(Data provided Opens)

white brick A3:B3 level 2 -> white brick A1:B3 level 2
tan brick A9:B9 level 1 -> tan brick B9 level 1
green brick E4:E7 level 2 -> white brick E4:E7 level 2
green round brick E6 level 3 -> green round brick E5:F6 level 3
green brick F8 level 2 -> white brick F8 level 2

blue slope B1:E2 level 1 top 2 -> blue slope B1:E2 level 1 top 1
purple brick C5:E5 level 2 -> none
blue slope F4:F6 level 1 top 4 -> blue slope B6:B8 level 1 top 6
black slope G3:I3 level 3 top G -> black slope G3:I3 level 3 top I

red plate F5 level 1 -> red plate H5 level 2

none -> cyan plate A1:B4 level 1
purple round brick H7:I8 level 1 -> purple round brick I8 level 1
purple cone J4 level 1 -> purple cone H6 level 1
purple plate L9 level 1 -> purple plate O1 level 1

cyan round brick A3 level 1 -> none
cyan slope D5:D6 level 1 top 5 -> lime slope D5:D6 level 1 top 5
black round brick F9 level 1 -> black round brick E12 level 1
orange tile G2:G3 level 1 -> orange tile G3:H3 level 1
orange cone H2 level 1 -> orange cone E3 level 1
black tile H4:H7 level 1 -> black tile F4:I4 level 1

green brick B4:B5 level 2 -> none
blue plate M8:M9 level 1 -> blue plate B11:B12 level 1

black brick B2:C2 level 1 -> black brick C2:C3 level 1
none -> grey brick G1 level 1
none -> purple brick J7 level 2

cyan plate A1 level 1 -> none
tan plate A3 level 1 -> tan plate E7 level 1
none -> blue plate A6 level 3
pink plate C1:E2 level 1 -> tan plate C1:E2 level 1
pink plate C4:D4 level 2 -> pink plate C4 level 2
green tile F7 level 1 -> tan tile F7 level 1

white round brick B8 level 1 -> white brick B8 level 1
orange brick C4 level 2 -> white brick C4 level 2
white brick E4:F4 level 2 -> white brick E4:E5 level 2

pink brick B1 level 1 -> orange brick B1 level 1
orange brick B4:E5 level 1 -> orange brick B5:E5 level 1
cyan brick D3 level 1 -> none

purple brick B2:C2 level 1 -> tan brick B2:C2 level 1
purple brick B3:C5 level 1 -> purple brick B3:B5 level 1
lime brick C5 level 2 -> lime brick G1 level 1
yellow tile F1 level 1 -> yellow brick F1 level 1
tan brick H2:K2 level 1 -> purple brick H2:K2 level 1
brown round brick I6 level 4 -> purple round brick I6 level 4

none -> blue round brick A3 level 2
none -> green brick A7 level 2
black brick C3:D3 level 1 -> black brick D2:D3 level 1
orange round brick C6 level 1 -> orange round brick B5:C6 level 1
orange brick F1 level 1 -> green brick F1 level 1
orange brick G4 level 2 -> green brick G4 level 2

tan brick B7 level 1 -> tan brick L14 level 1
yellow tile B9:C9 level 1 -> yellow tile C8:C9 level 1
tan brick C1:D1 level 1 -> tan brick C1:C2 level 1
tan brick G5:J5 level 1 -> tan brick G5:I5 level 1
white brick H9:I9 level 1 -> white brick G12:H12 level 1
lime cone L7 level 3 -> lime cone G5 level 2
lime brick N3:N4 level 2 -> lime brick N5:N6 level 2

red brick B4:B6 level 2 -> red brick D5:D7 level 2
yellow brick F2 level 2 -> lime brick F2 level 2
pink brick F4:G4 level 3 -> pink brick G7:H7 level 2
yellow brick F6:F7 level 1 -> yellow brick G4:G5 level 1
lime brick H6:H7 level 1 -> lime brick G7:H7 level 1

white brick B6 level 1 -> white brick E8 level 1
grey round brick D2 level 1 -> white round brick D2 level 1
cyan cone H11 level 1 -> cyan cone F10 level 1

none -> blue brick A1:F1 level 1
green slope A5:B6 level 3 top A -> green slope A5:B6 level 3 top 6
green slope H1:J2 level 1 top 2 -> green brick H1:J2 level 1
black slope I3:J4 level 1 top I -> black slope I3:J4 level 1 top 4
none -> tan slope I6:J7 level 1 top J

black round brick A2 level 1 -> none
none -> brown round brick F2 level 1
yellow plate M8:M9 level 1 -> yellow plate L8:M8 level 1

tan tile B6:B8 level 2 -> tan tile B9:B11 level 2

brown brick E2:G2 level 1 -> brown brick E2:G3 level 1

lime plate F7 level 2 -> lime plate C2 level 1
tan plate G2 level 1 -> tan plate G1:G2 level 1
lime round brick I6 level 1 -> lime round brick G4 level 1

(Data provided Closes)

-- Work instruction --
The records above must be retyped in full, exactly as written.

-- Solution to the exercise --
white brick A3:B3 level 2 -> white brick A1:B3 level 2
tan brick A9:B9 level 1 -> tan brick B9 level 1
green brick E4:E7 level 2 -> white brick E4:E7 level 2
green round brick E6 level 3 -> green round brick E5:F6 level 3
green brick F8 level 2 -> white brick F8 level 2

blue slope B1:E2 level 1 top 2 -> blue slope B1:E2 level 1 top 1
purple brick C5:E5 level 2 -> none
blue slope F4:F6 level 1 top 4 -> blue slope B6:B8 level 1 top 6
black slope G3:I3 level 3 top G -> black slope G3:I3 level 3 top I

red plate F5 level 1 -> red plate H5 level 2

none -> cyan plate A1:B4 level 1
purple round brick H7:I8 level 1 -> purple round brick I8 level 1
purple cone J4 level 1 -> purple cone H6 level 1
purple plate L9 level 1 -> purple plate O1 level 1

cyan round brick A3 level 1 -> none
cyan slope D5:D6 level 1 top 5 -> lime slope D5:D6 level 1 top 5
black round brick F9 level 1 -> black round brick E12 level 1
orange tile G2:G3 level 1 -> orange tile G3:H3 level 1
orange cone H2 level 1 -> orange cone E3 level 1
black tile H4:H7 level 1 -> black tile F4:I4 level 1

green brick B4:B5 level 2 -> none
blue plate M8:M9 level 1 -> blue plate B11:B12 level 1

black brick B2:C2 level 1 -> black brick C2:C3 level 1
none -> grey brick G1 level 1
none -> purple brick J7 level 2

cyan plate A1 level 1 -> none
tan plate A3 level 1 -> tan plate E7 level 1
none -> blue plate A6 level 3
pink plate C1:E2 level 1 -> tan plate C1:E2 level 1
pink plate C4:D4 level 2 -> pink plate C4 level 2
green tile F7 level 1 -> tan tile F7 level 1

white round brick B8 level 1 -> white brick B8 level 1
orange brick C4 level 2 -> white brick C4 level 2
white brick E4:F4 level 2 -> white brick E4:E5 level 2

pink brick B1 level 1 -> orange brick B1 level 1
orange brick B4:E5 level 1 -> orange brick B5:E5 level 1
cyan brick D3 level 1 -> none

purple brick B2:C2 level 1 -> tan brick B2:C2 level 1
purple brick B3:C5 level 1 -> purple brick B3:B5 level 1
lime brick C5 level 2 -> lime brick G1 level 1
yellow tile F1 level 1 -> yellow brick F1 level 1
tan brick H2:K2 level 1 -> purple brick H2:K2 level 1
brown round brick I6 level 4 -> purple round brick I6 level 4

none -> blue round brick A3 level 2
none -> green brick A7 level 2
black brick C3:D3 level 1 -> black brick D2:D3 level 1
orange round brick C6 level 1 -> orange round brick B5:C6 level 1
orange brick F1 level 1 -> green brick F1 level 1
orange brick G4 level 2 -> green brick G4 level 2

tan brick B7 level 1 -> tan brick L14 level 1
yellow tile B9:C9 level 1 -> yellow tile C8:C9 level 1
tan brick C1:D1 level 1 -> tan brick C1:C2 level 1
tan brick G5:J5 level 1 -> tan brick G5:I5 level 1
white brick H9:I9 level 1 -> white brick G12:H12 level 1
lime cone L7 level 3 -> lime cone G5 level 2
lime brick N3:N4 level 2 -> lime brick N5:N6 level 2

red brick B4:B6 level 2 -> red brick D5:D7 level 2
yellow brick F2 level 2 -> lime brick F2 level 2
pink brick F4:G4 level 3 -> pink brick G7:H7 level 2
yellow brick F6:F7 level 1 -> yellow brick G4:G5 level 1
lime brick H6:H7 level 1 -> lime brick G7:H7 level 1

white brick B6 level 1 -> white brick E8 level 1
grey round brick D2 level 1 -> white round brick D2 level 1
cyan cone H11 level 1 -> cyan cone F10 level 1

none -> blue brick A1:F1 level 1
green slope A5:B6 level 3 top A -> green slope A5:B6 level 3 top 6
green slope H1:J2 level 1 top 2 -> green brick H1:J2 level 1
black slope I3:J4 level 1 top I -> black slope I3:J4 level 1 top 4
none -> tan slope I6:J7 level 1 top J

black round brick A2 level 1 -> none
none -> brown round brick F2 level 1
yellow plate M8:M9 level 1 -> yellow plate L8:M8 level 1

tan tile B6:B8 level 2 -> tan tile B9:B11 level 2

brown brick E2:G2 level 1 -> brown brick E2:G3 level 1

lime plate F7 level 2 -> lime plate C2 level 1
tan plate G2 level 1 -> tan plate G1:G2 level 1
lime round brick I6 level 1 -> lime round brick G4 level 1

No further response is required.